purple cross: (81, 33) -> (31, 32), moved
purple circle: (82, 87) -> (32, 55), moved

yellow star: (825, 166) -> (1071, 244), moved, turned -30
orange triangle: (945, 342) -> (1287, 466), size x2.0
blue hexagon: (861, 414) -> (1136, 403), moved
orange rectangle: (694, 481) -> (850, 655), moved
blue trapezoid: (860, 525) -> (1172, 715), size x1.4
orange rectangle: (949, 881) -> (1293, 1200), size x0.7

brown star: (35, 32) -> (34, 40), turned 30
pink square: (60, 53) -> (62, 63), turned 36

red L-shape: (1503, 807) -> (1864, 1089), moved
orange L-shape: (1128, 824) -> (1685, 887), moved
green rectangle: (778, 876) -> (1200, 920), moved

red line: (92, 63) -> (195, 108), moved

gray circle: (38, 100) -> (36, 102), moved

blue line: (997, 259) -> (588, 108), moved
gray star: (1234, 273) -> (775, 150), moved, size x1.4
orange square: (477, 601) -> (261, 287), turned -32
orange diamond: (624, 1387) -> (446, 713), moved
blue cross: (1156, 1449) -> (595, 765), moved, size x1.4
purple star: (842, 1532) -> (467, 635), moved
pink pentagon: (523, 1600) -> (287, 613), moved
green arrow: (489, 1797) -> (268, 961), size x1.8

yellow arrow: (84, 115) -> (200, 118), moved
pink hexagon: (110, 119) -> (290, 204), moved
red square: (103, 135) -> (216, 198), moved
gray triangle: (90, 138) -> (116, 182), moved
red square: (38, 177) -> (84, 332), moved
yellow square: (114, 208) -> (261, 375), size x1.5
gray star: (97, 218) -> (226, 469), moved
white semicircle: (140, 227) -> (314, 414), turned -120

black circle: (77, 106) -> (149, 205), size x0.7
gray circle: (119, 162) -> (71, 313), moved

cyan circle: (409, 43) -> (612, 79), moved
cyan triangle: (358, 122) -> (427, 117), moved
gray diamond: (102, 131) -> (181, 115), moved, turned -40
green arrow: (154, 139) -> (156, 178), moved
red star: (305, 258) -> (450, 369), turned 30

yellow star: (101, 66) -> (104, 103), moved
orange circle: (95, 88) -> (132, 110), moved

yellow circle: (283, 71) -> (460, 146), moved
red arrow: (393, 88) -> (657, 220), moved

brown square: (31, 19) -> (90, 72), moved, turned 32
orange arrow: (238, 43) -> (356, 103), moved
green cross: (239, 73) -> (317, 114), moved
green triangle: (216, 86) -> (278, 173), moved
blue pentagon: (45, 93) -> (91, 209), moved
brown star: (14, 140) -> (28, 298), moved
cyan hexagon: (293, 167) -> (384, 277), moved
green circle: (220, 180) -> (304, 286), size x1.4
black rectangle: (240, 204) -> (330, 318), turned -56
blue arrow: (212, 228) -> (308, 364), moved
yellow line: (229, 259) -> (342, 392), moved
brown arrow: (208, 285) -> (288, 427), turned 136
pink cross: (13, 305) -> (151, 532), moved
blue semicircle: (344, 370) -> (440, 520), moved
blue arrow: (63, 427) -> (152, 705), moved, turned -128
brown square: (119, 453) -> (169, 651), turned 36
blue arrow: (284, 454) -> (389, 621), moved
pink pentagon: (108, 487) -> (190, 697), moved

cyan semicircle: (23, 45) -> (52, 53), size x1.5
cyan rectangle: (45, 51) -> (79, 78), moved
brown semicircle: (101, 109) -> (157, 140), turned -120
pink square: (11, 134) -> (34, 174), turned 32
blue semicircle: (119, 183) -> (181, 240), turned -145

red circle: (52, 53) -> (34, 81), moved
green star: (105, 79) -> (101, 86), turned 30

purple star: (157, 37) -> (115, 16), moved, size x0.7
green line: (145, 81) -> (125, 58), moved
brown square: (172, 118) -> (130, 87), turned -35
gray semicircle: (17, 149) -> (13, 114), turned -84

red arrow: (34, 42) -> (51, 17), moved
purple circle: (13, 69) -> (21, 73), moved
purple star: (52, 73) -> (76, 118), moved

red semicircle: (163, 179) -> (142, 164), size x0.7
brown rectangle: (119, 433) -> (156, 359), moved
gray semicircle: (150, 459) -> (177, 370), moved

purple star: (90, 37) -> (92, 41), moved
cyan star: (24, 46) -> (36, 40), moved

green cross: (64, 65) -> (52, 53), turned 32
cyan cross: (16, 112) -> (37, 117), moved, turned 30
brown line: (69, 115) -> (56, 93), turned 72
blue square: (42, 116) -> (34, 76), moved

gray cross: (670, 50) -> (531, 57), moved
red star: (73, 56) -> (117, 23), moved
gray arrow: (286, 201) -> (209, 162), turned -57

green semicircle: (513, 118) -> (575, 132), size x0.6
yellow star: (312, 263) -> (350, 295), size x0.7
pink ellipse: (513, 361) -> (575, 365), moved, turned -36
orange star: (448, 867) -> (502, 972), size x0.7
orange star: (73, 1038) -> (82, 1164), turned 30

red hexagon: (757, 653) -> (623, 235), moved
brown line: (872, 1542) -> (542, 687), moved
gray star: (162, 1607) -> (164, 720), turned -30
● ● ● ● ●
**Aim of the task:**
Each line with the word "purple" in the records above belongs in the result; copy all of them.

**Exercise solution:**
purple cross: (81, 33) -> (31, 32), moved
purple circle: (82, 87) -> (32, 55), moved
purple star: (842, 1532) -> (467, 635), moved
purple star: (157, 37) -> (115, 16), moved, size x0.7
purple circle: (13, 69) -> (21, 73), moved
purple star: (52, 73) -> (76, 118), moved
purple star: (90, 37) -> (92, 41), moved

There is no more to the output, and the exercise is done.